→ ASSIGNED TASK
Return the line containing "red pear: 5 -> 7" and every line beneath it through the end of the entries below, unchanged. Pictures stay out.

→ SUPPLIED INFORMATION

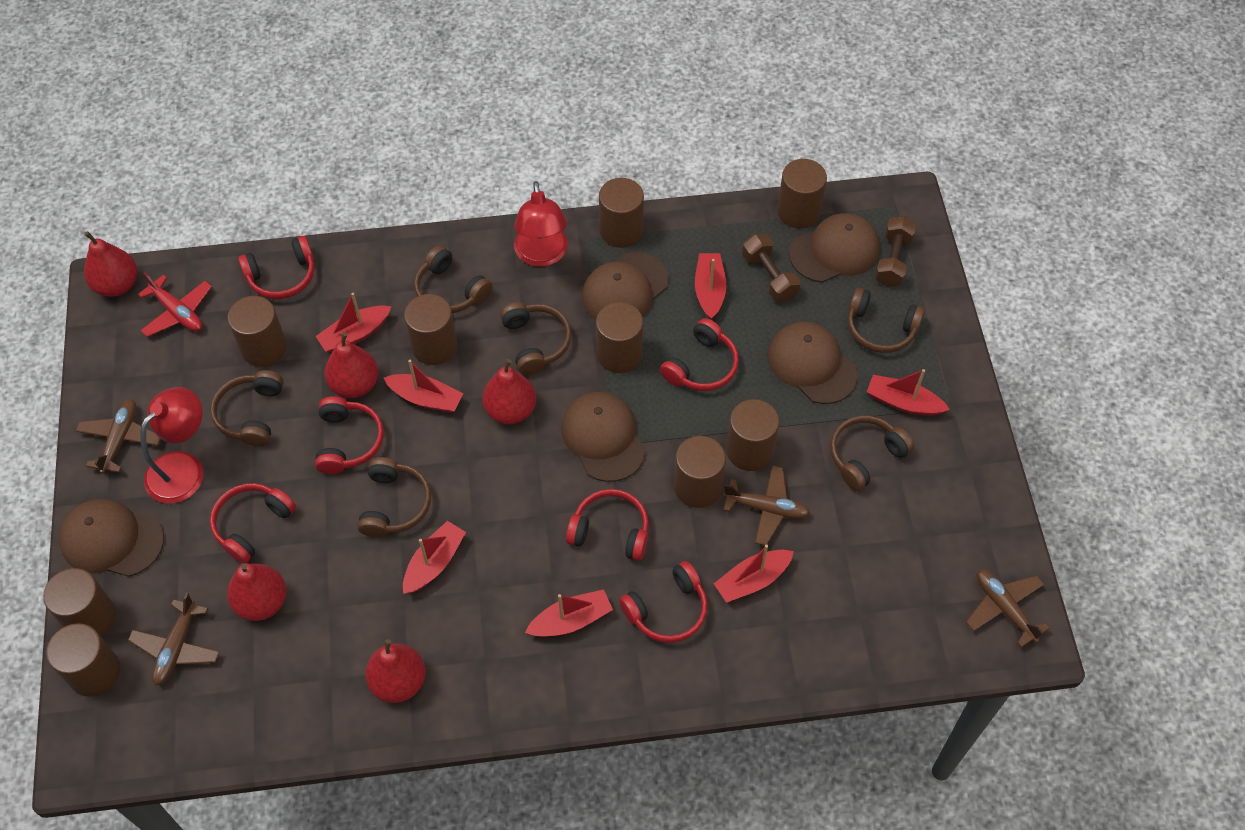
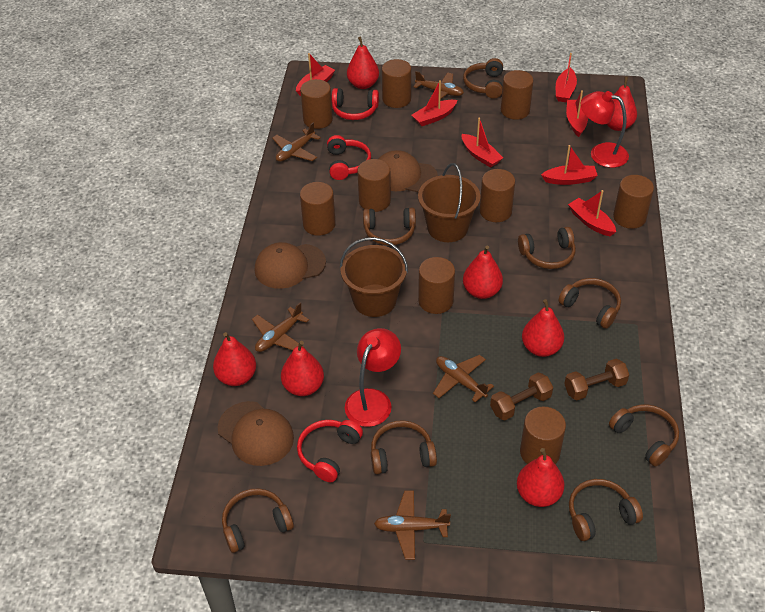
brown bucket: 0 -> 2
brown cap: 5 -> 3
brown headphones: 6 -> 8
brown plane: 4 -> 5
red headphones: 6 -> 3
red pear: 5 -> 7
red plane: 1 -> 0

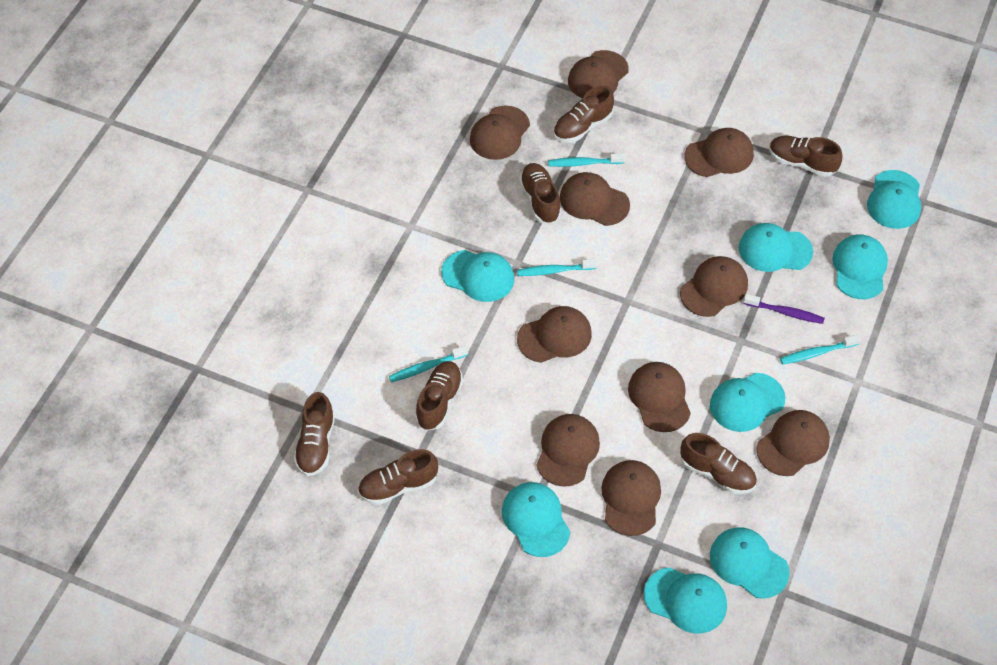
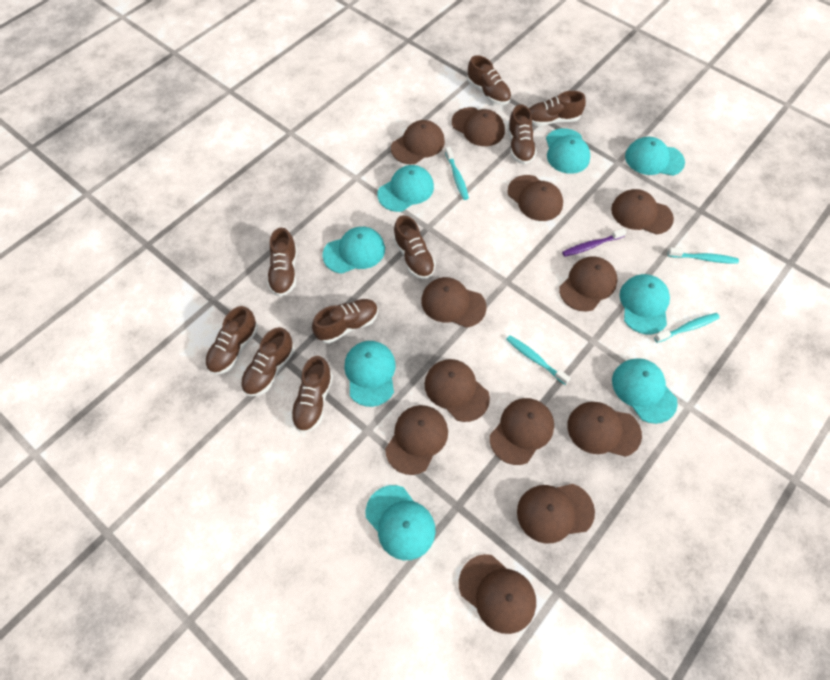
brown cap: 10 -> 12
brown shoe: 7 -> 9

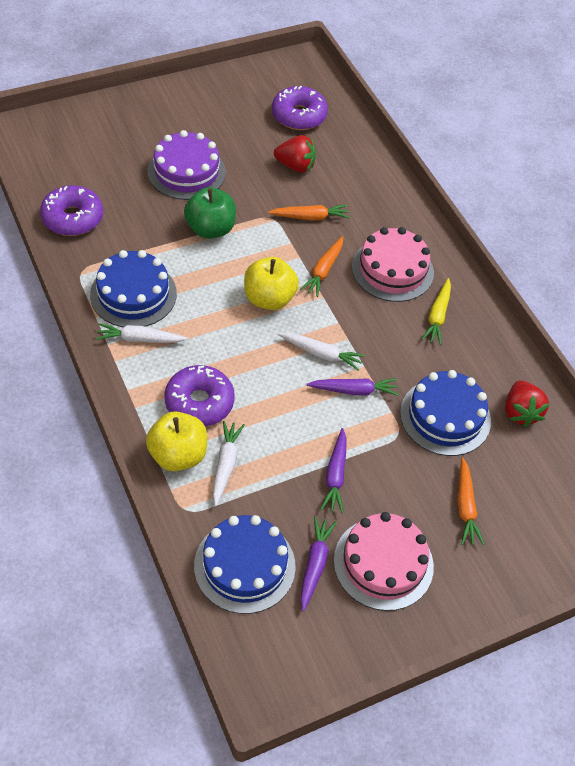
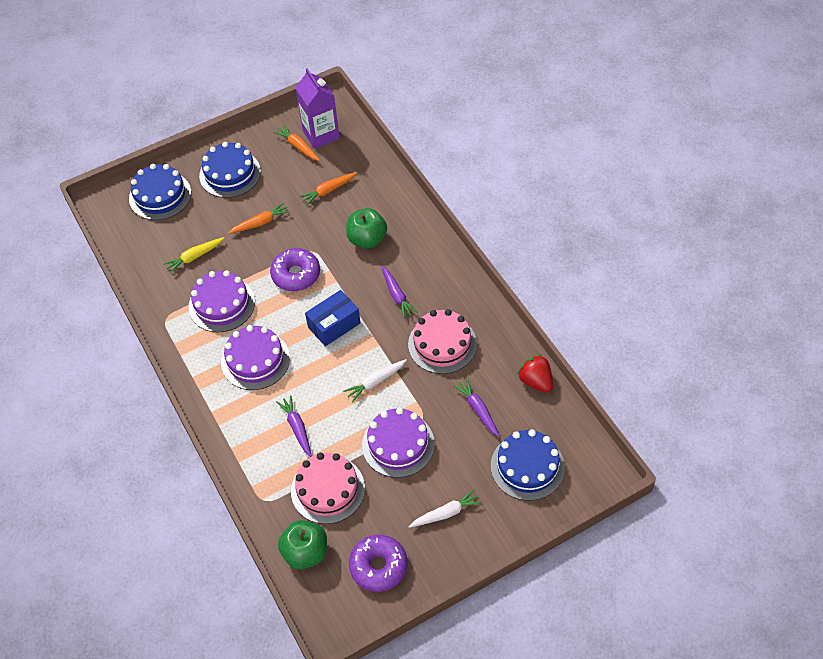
blue box: 0 -> 1
green apple: 1 -> 2
purple cake: 1 -> 3
purple carton: 0 -> 1
purple donut: 3 -> 2
red strawberry: 2 -> 1
white carrot: 3 -> 2
yellow apple: 2 -> 0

→ OUTPUT BELOW
red pear: 5 -> 7
red plane: 1 -> 0

brown cap: 10 -> 12
brown shoe: 7 -> 9

blue box: 0 -> 1
green apple: 1 -> 2
purple cake: 1 -> 3
purple carton: 0 -> 1
purple donut: 3 -> 2
red strawberry: 2 -> 1
white carrot: 3 -> 2
yellow apple: 2 -> 0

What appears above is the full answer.